§ YOUR OBJECTIVE
Gather all lines in the entries below that include the word "degrees".

§ EXERCISE INPUTS
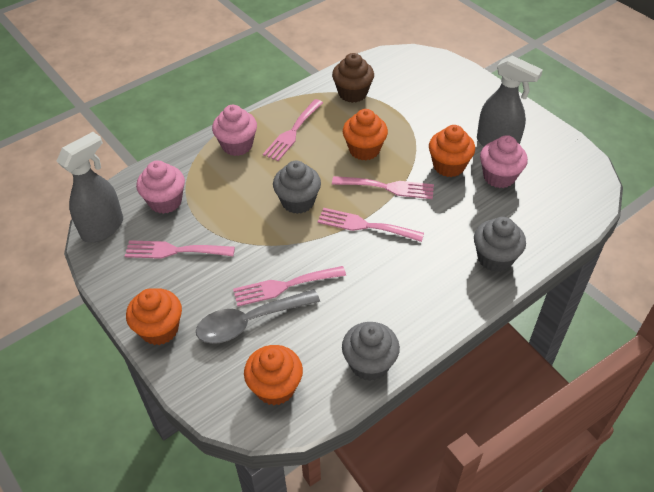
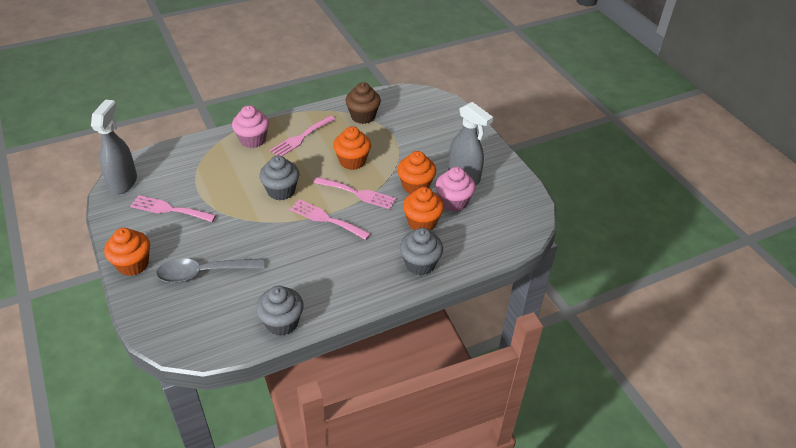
camera: 10 degrees right, 5 degrees down
grey spray bottle [56,132,123,243] -> grey spray bottle turned 45 degrees counterclockwise [91,99,137,194]
pink cupcake [136,161,185,214] -> none
pink fork [233,266,346,306] -> none
orange cupcake [244,345,303,405] -> orange cupcake moved to [403,187,444,231]

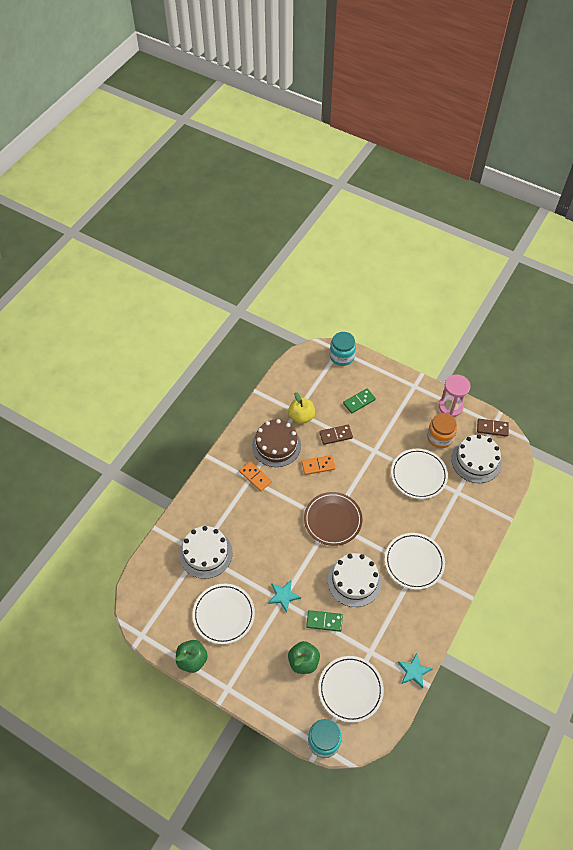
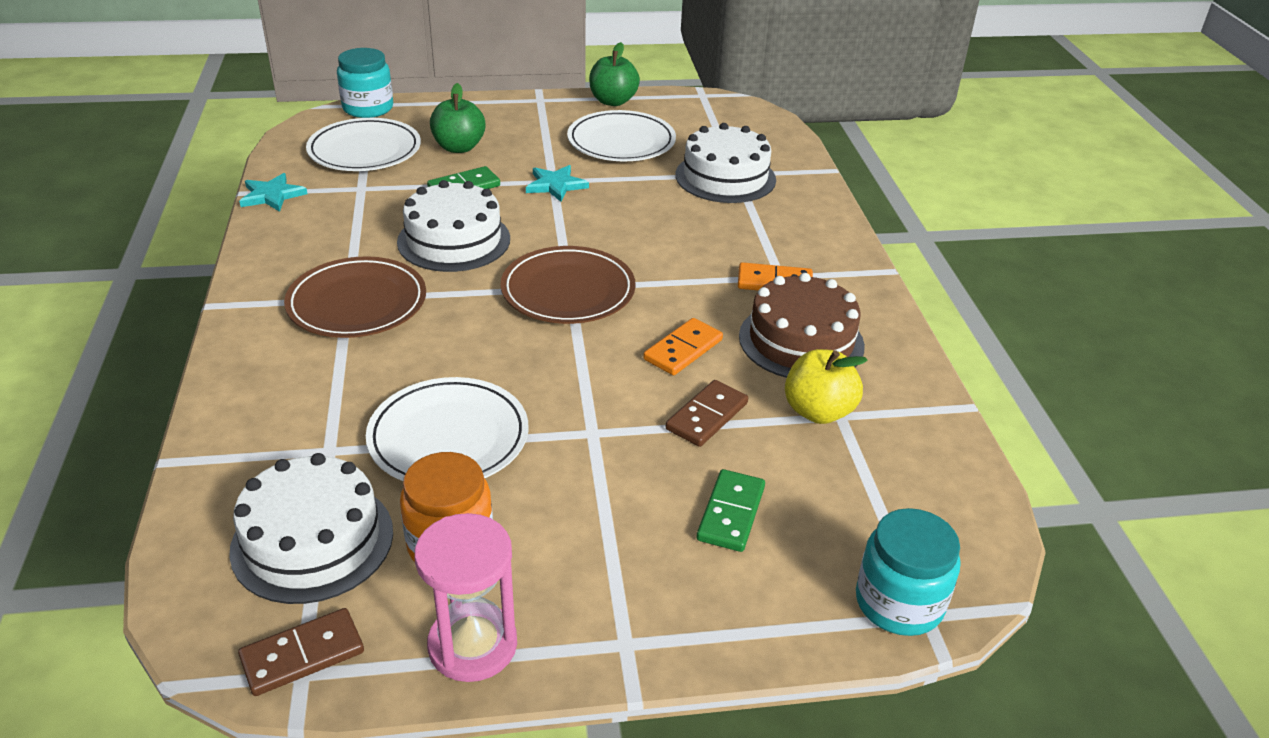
camera: 140 degrees right, 20 degrees down
white plate [385,533,445,590] -> brown plate [284,256,426,338]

§ COMPLETED TASK
camera: 10 degrees right, 5 degrees down
grey spray bottle [56,132,123,243] -> grey spray bottle turned 45 degrees counterclockwise [91,99,137,194]
camera: 140 degrees right, 20 degrees down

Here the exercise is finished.